Data excerpts:
'''

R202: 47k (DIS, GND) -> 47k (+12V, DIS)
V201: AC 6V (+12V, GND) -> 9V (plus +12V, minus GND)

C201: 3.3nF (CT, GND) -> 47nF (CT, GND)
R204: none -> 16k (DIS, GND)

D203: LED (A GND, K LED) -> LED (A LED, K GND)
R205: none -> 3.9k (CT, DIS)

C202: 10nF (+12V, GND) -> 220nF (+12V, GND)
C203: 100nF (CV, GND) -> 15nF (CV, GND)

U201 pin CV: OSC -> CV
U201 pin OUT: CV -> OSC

'''
'''

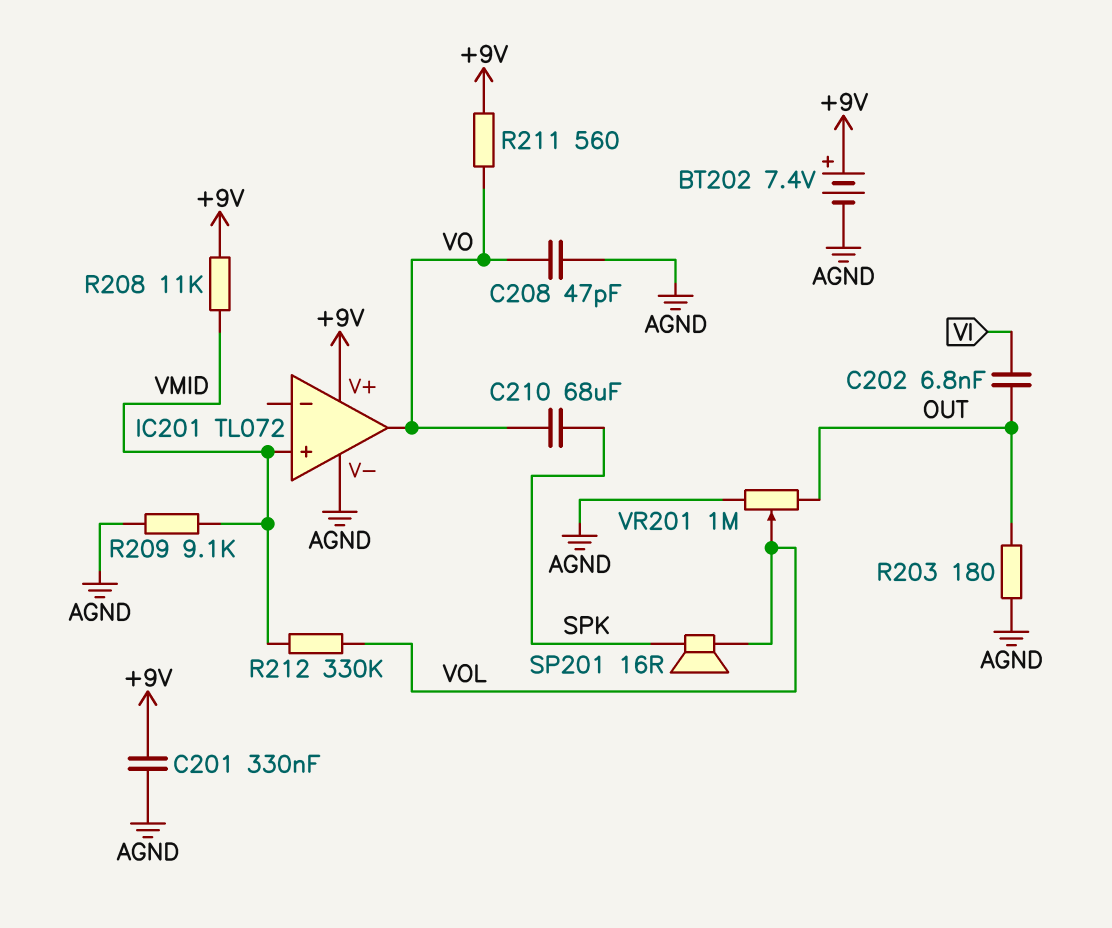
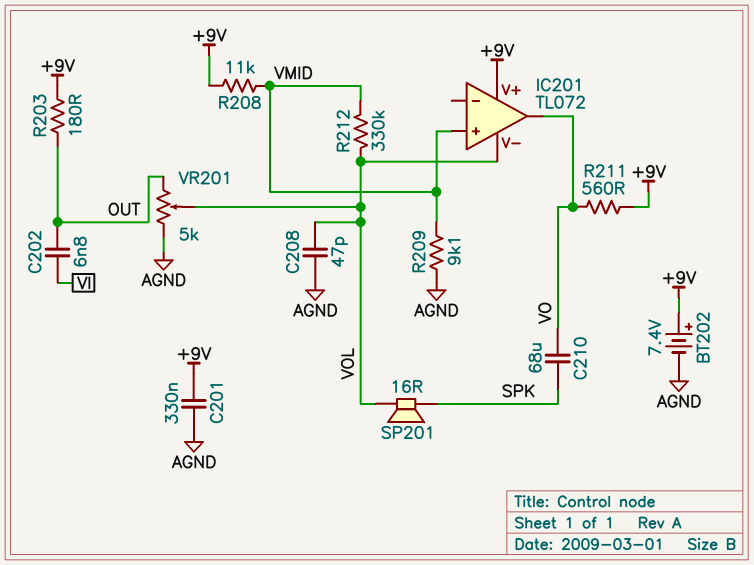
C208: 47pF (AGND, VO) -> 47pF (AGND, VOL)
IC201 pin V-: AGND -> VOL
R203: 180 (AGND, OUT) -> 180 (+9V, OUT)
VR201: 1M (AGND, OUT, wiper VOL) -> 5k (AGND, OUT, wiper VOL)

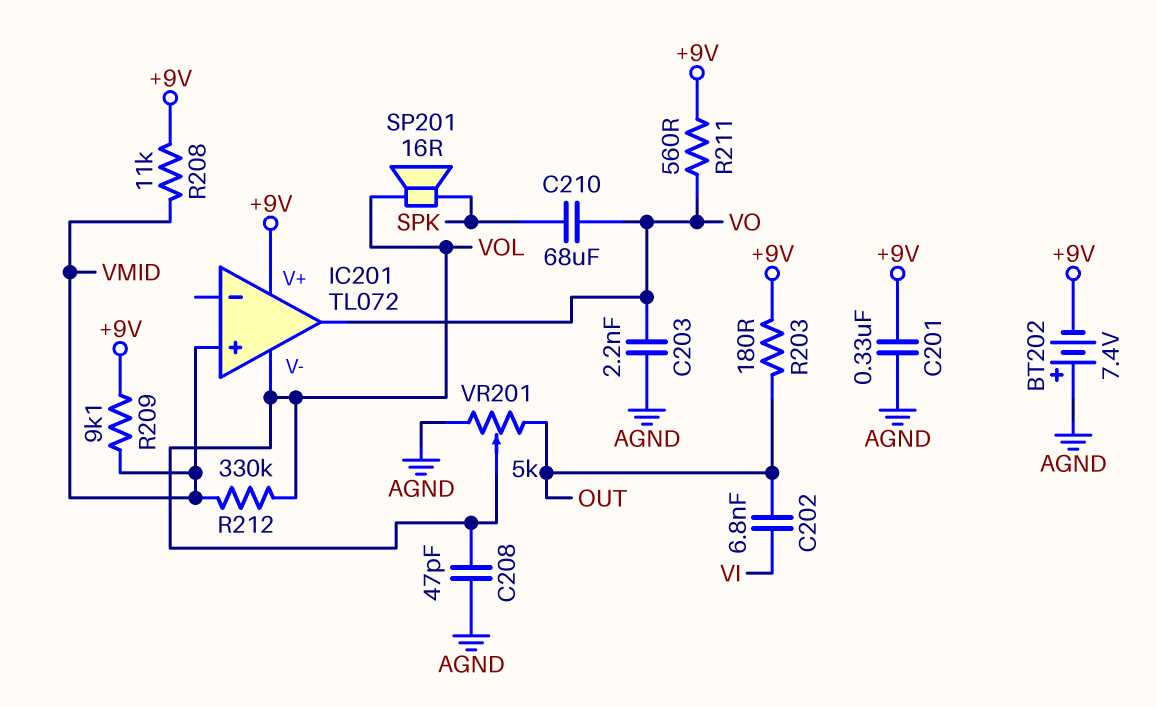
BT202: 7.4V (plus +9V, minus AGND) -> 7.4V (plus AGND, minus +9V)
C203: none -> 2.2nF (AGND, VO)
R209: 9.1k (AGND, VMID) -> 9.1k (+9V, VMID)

'''
'''

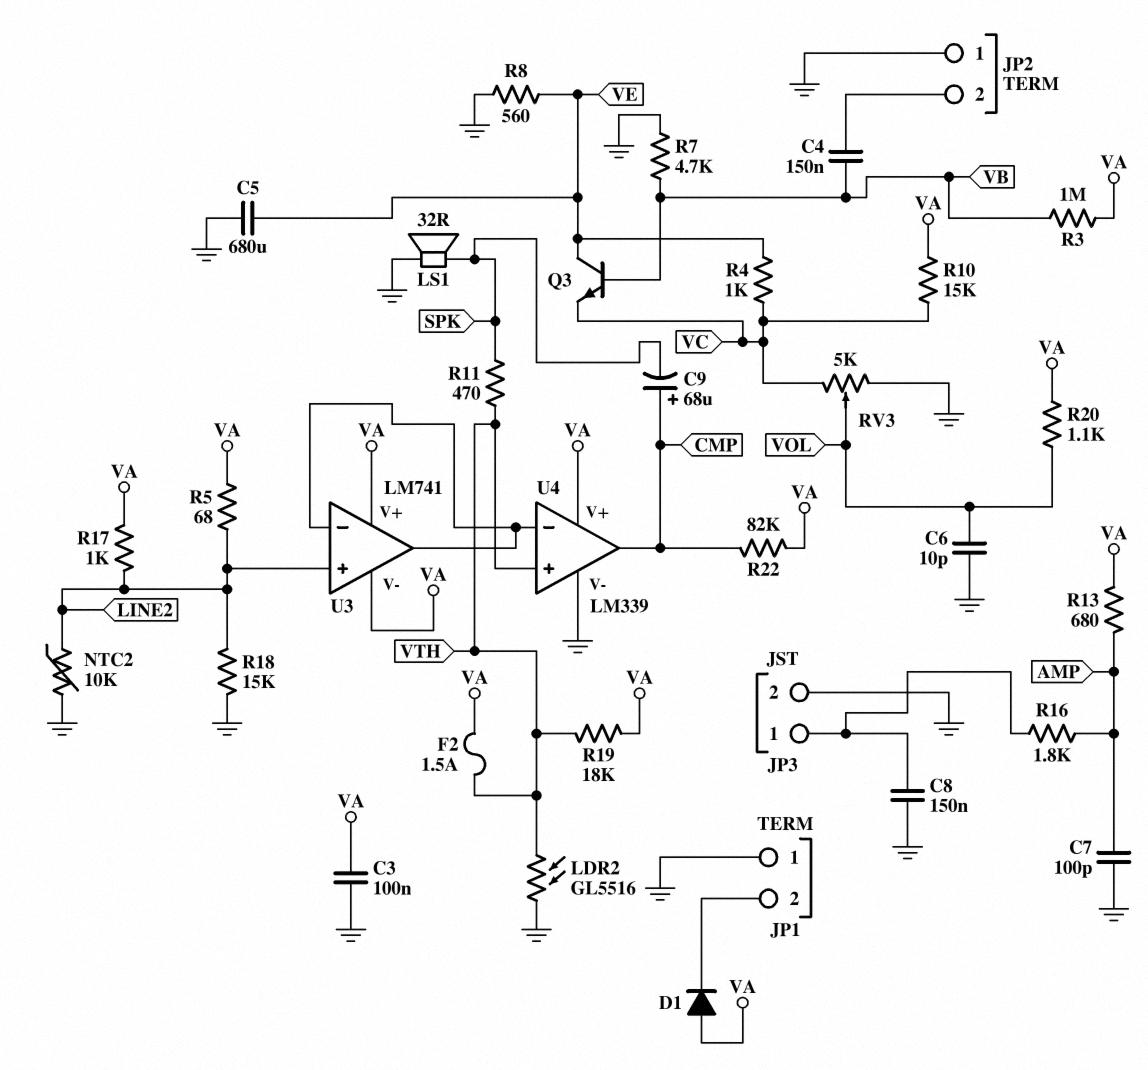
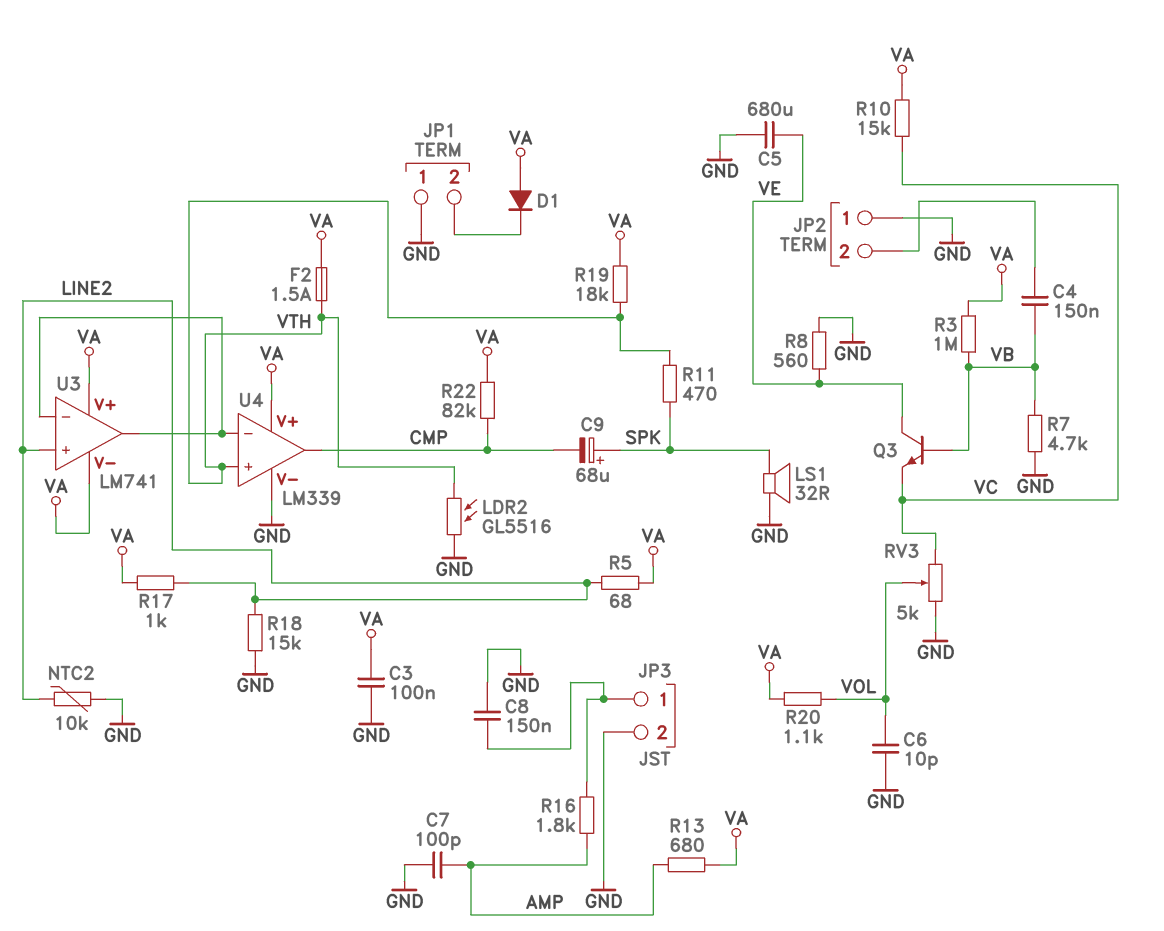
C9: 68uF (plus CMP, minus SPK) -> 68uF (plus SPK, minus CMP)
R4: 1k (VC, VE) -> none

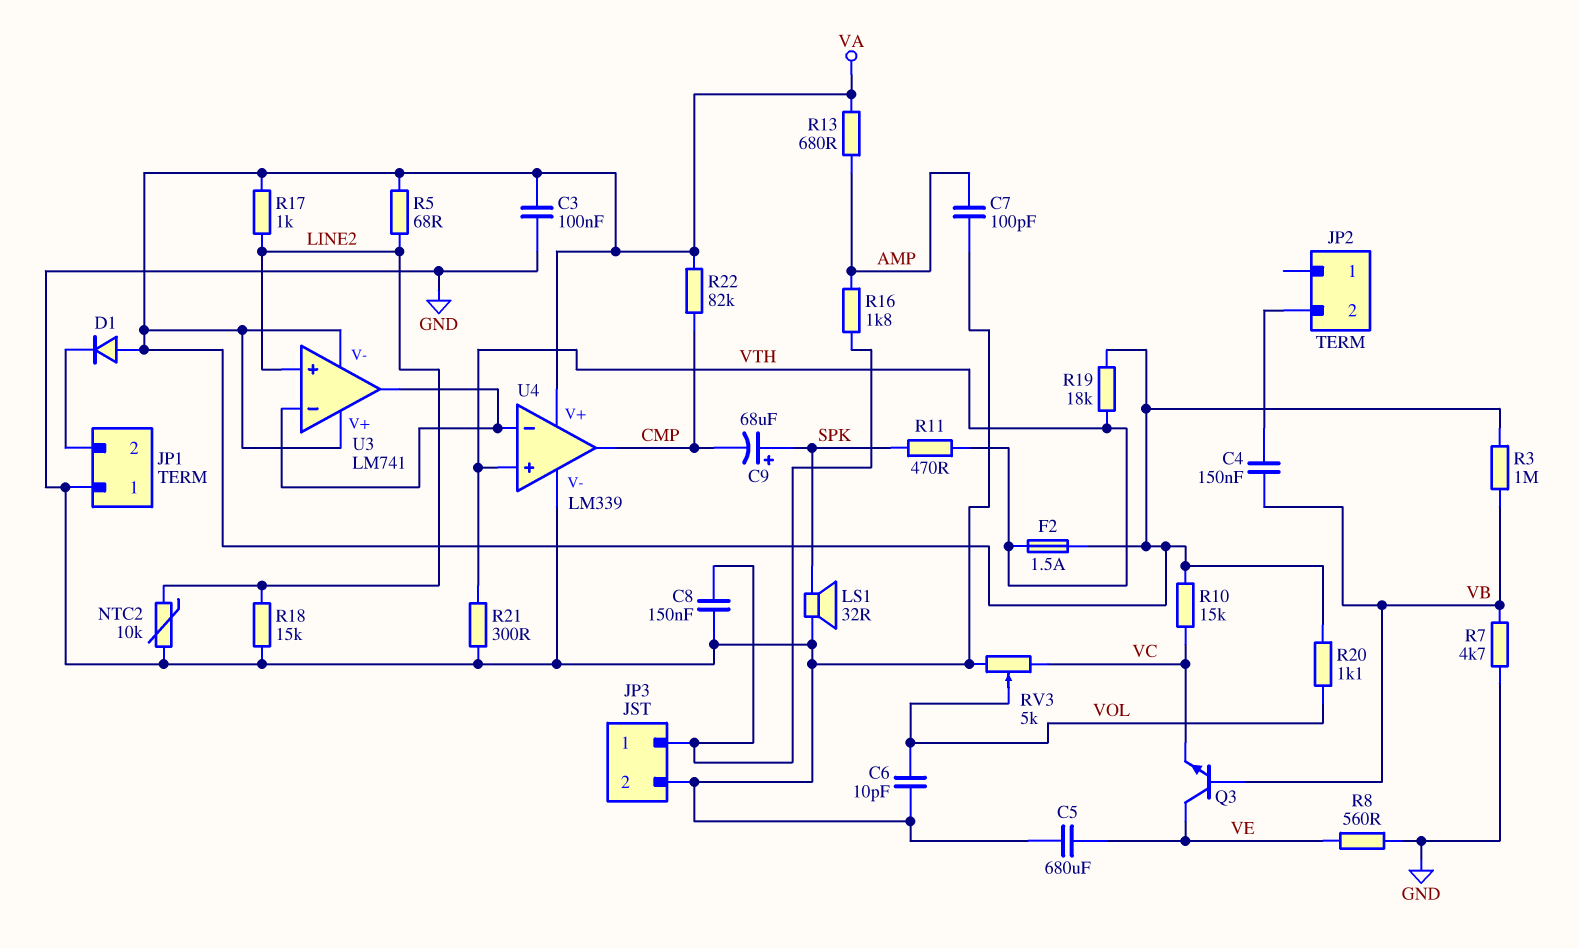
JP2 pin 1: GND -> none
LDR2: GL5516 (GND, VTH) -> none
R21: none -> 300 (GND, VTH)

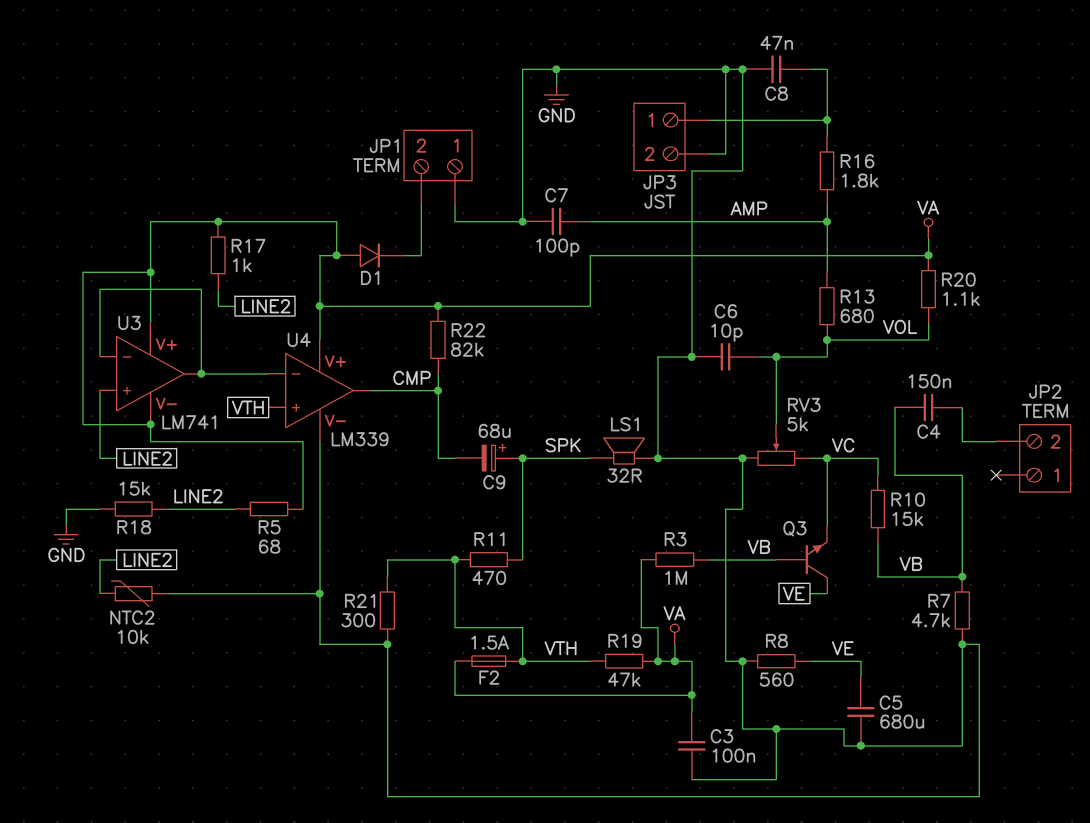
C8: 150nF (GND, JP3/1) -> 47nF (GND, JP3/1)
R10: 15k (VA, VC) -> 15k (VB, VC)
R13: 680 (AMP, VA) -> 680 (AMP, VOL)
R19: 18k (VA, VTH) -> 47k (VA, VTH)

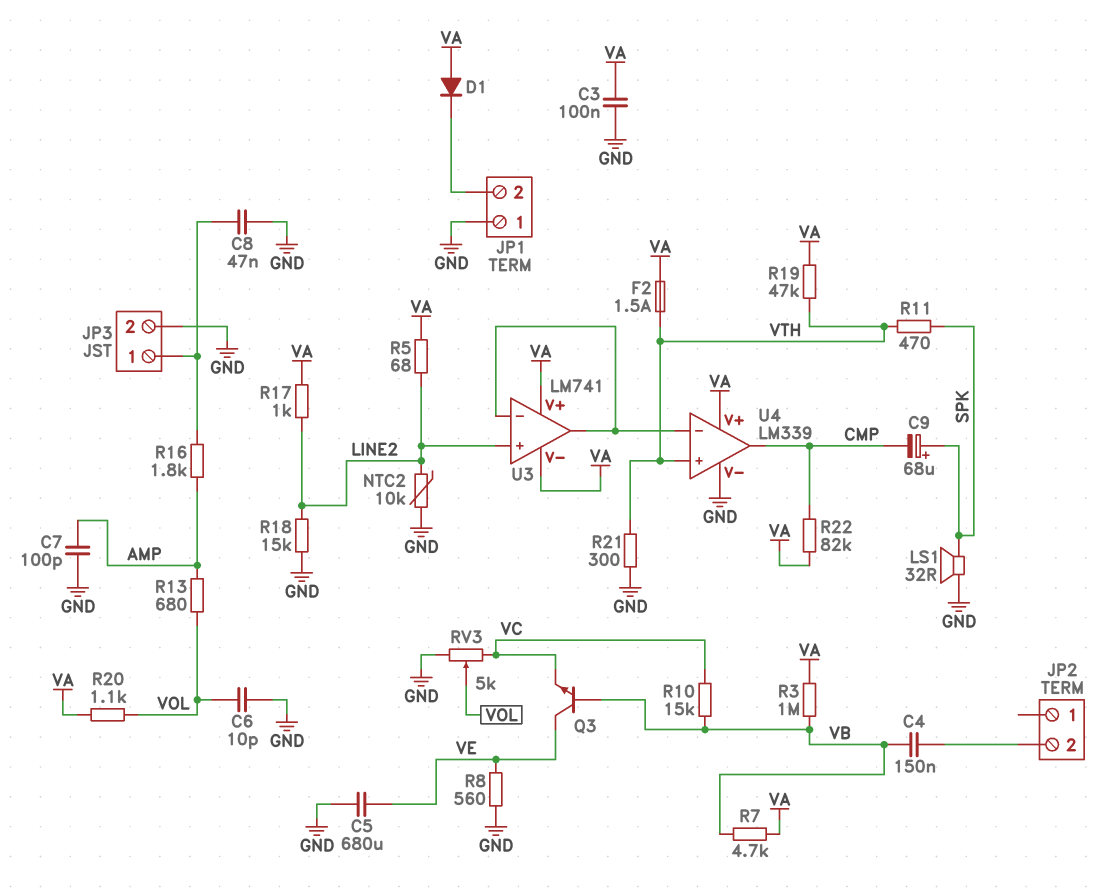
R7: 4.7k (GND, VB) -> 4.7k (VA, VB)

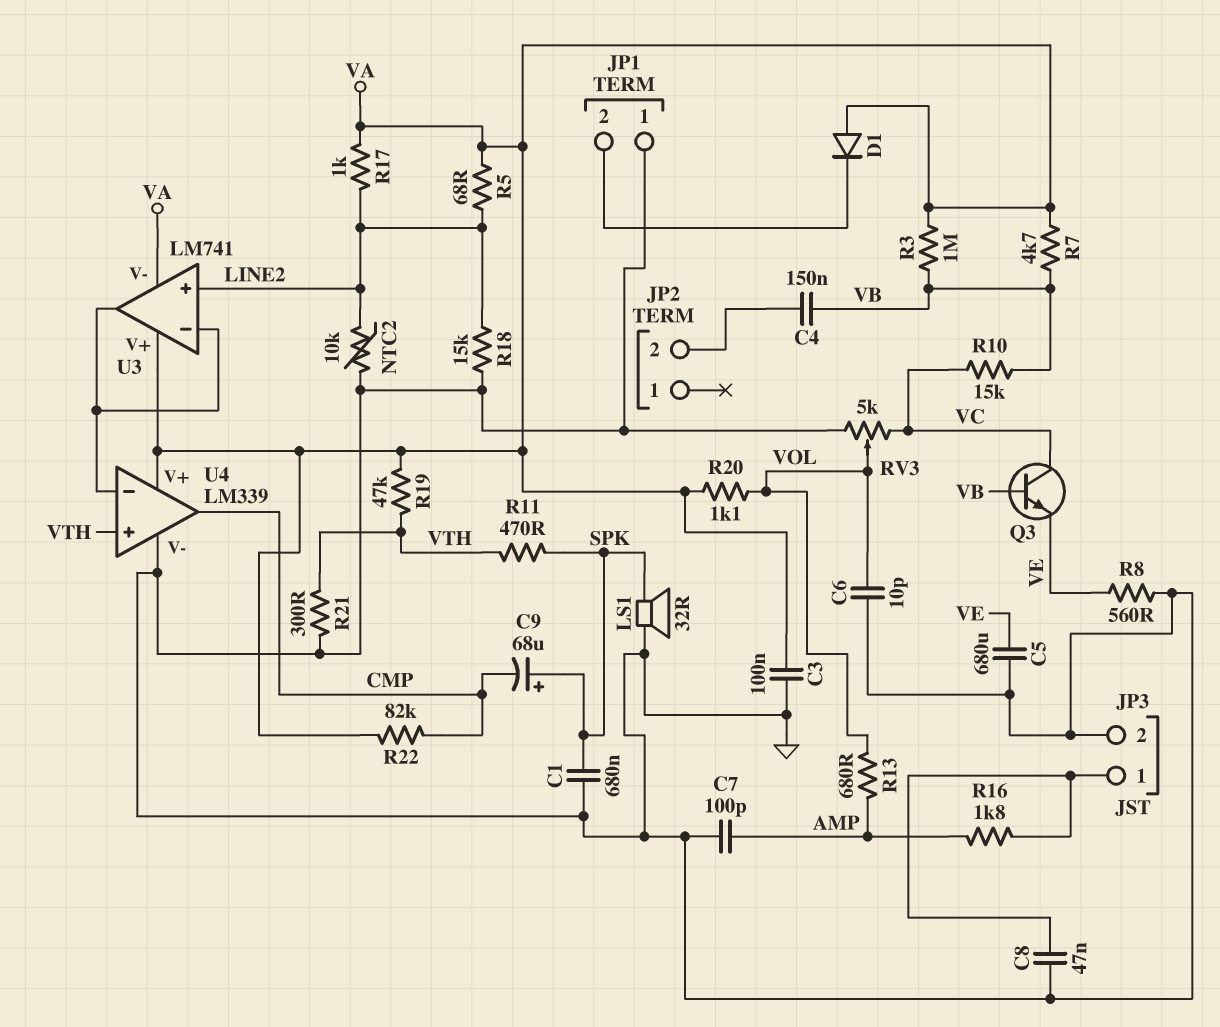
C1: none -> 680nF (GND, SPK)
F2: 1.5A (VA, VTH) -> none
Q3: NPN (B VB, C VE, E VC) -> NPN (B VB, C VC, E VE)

'''

Using the entries above, return exactly the lines from the line with "C1: none -> 680nF (GND, SPK)" to the line with "Q3: NPN (B VB, C", counting both of those lines.

C1: none -> 680nF (GND, SPK)
F2: 1.5A (VA, VTH) -> none
Q3: NPN (B VB, C VE, E VC) -> NPN (B VB, C VC, E VE)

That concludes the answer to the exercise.